● Task requirements
Reprint the lines below as they are, minus the pictures.

● Supplied data
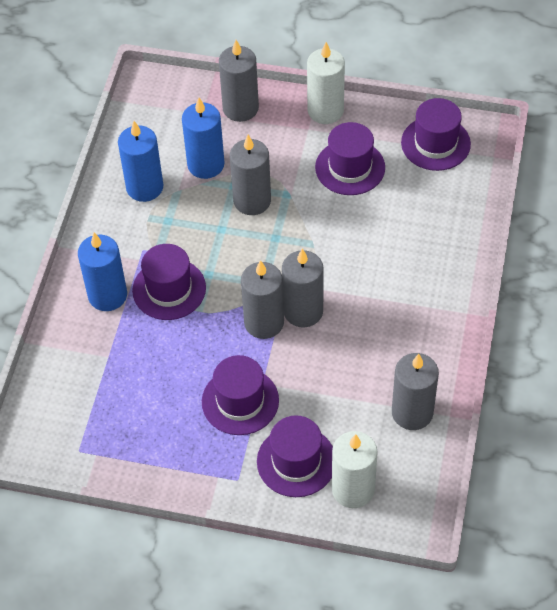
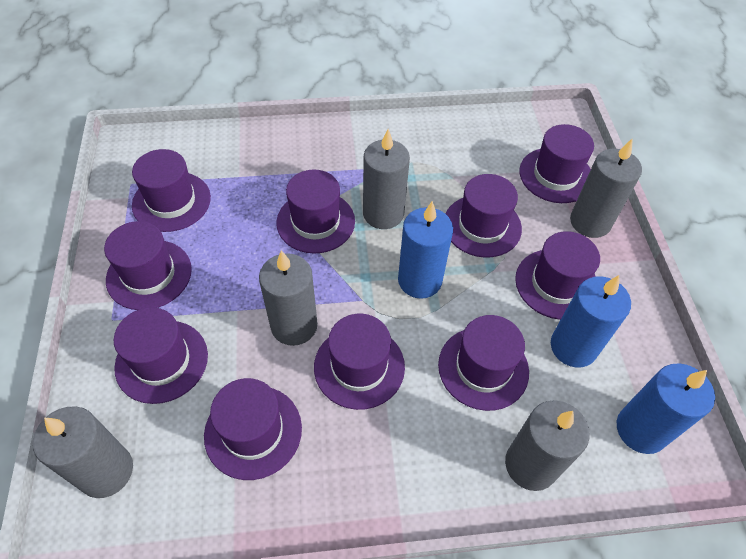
purple hat: 5 -> 10
white candle: 2 -> 0

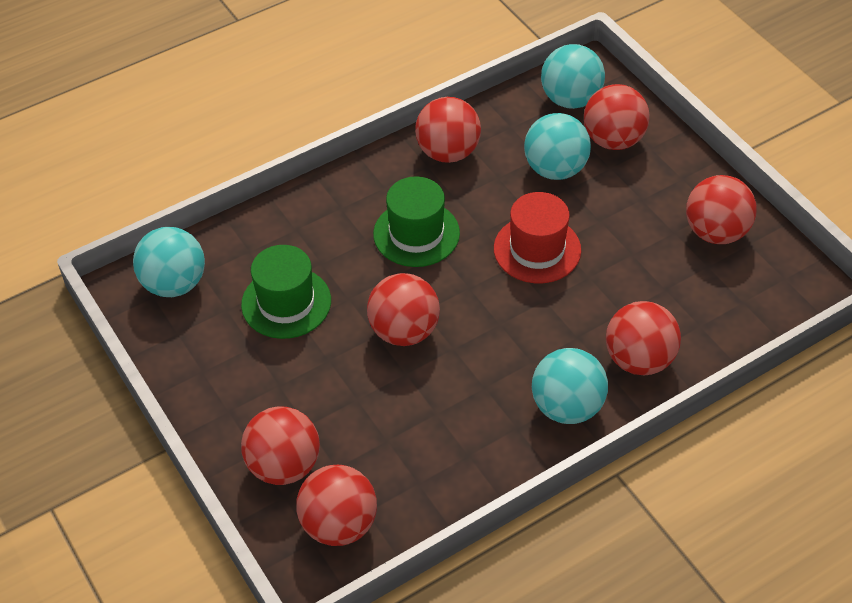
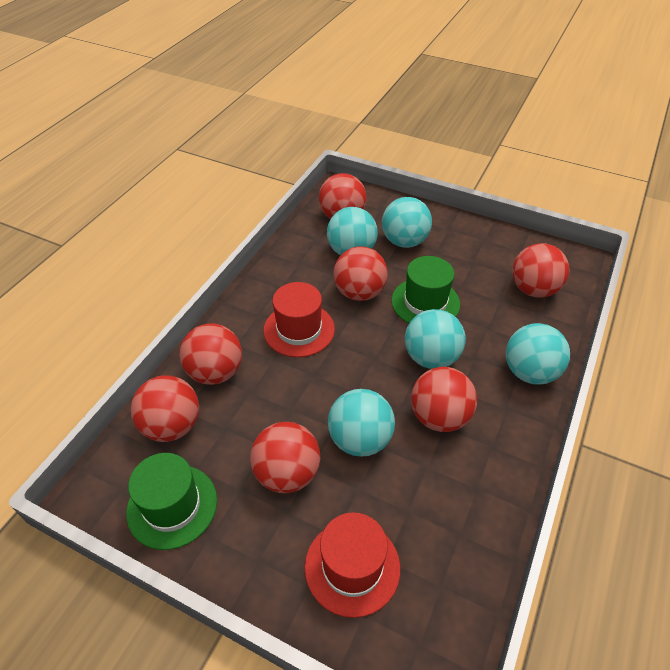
red hat: 1 -> 2
turquoise ball: 4 -> 5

● Solution for this task
purple hat: 5 -> 10
white candle: 2 -> 0

red hat: 1 -> 2
turquoise ball: 4 -> 5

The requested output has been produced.